**GOAL OF THE EXERCISE**
The entries contain pictures, which should not appear in the copy; everything else must be reproduced exactly.

**TASK MATERIAL**

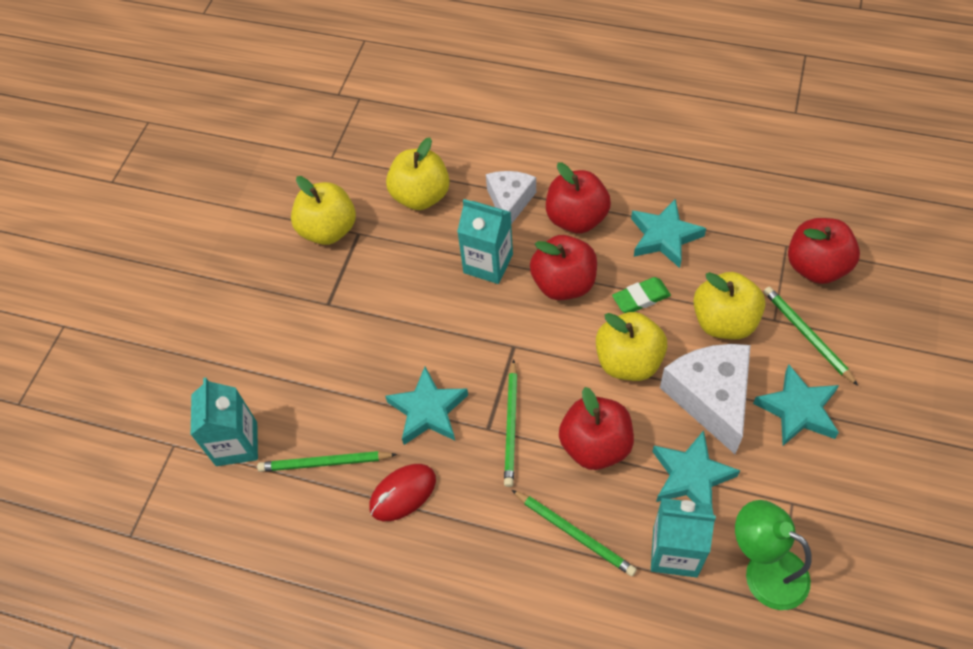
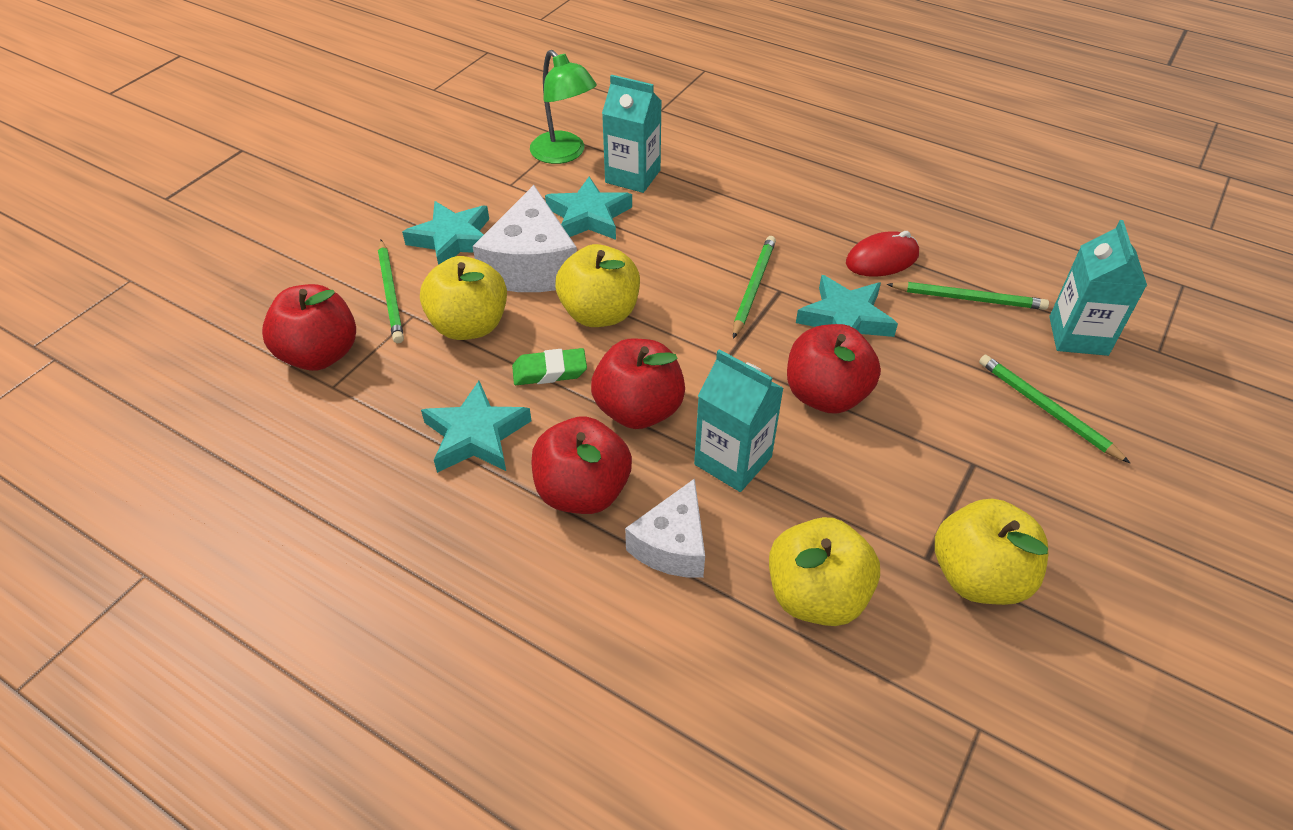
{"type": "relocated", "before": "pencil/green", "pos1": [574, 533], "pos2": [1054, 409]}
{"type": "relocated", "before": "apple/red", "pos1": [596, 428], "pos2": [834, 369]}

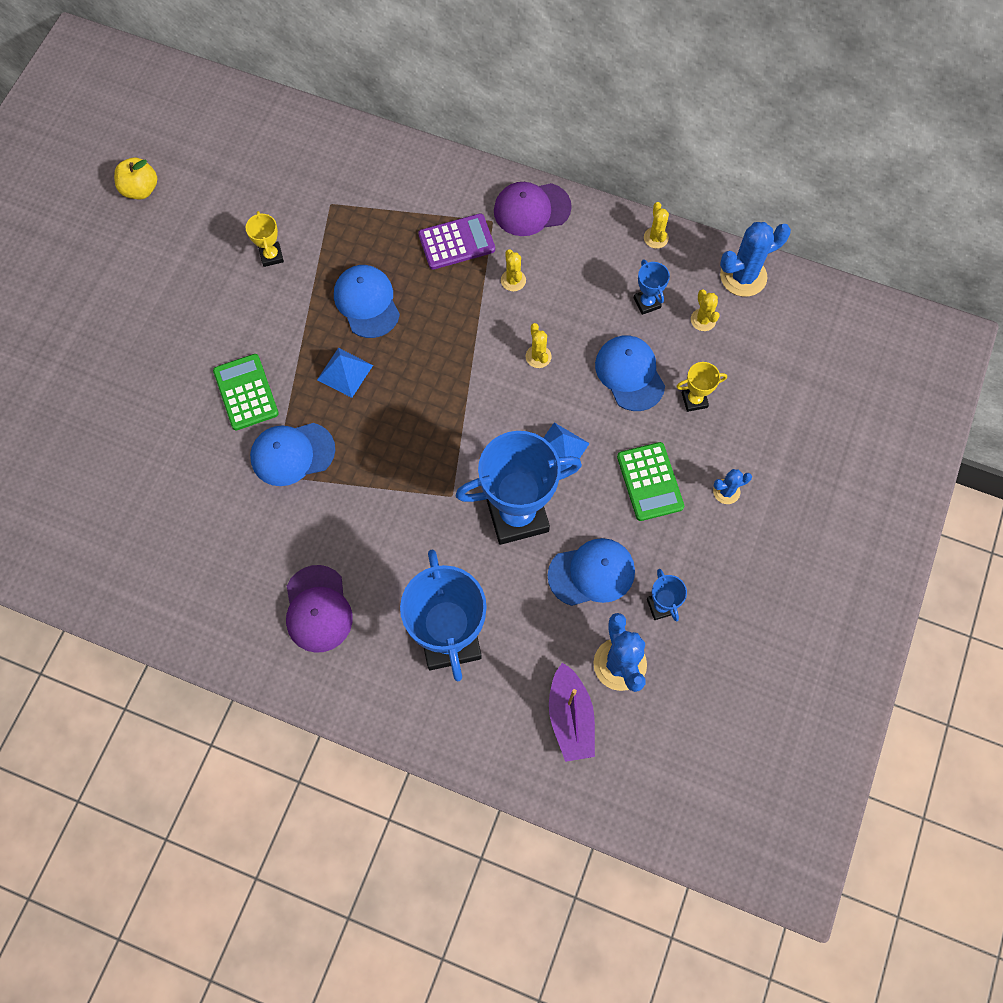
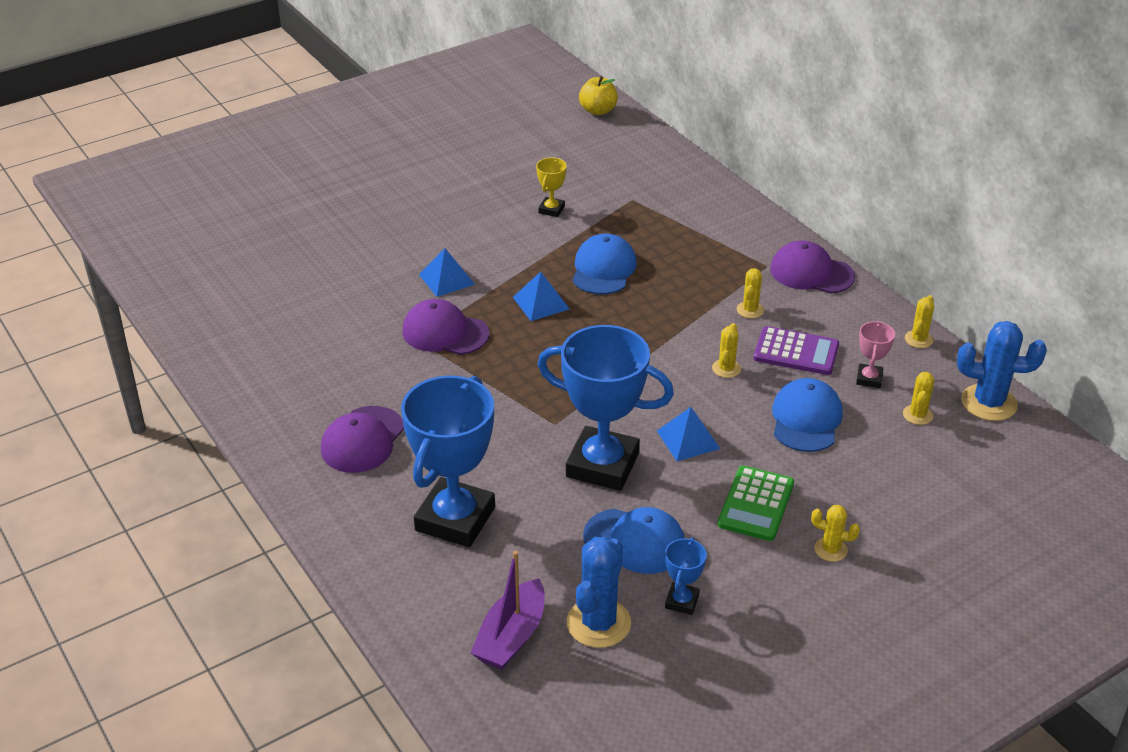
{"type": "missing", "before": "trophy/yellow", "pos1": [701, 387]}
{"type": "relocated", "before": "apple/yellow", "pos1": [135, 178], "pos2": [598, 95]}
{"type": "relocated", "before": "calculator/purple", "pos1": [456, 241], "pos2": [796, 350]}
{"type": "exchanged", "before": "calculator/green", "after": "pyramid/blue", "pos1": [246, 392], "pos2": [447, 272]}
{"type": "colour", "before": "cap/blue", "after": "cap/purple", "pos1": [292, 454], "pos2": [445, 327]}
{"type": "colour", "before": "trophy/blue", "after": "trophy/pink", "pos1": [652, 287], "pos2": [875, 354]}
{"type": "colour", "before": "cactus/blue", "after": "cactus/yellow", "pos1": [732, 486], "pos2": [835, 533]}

**REPLY TO THE EXERCISE**
{"type": "relocated", "before": "pencil/green", "pos1": [574, 533], "pos2": [1054, 409]}
{"type": "relocated", "before": "apple/red", "pos1": [596, 428], "pos2": [834, 369]}

{"type": "missing", "before": "trophy/yellow", "pos1": [701, 387]}
{"type": "relocated", "before": "apple/yellow", "pos1": [135, 178], "pos2": [598, 95]}
{"type": "relocated", "before": "calculator/purple", "pos1": [456, 241], "pos2": [796, 350]}
{"type": "exchanged", "before": "calculator/green", "after": "pyramid/blue", "pos1": [246, 392], "pos2": [447, 272]}
{"type": "colour", "before": "cap/blue", "after": "cap/purple", "pos1": [292, 454], "pos2": [445, 327]}
{"type": "colour", "before": "trophy/blue", "after": "trophy/pink", "pos1": [652, 287], "pos2": [875, 354]}
{"type": "colour", "before": "cactus/blue", "after": "cactus/yellow", "pos1": [732, 486], "pos2": [835, 533]}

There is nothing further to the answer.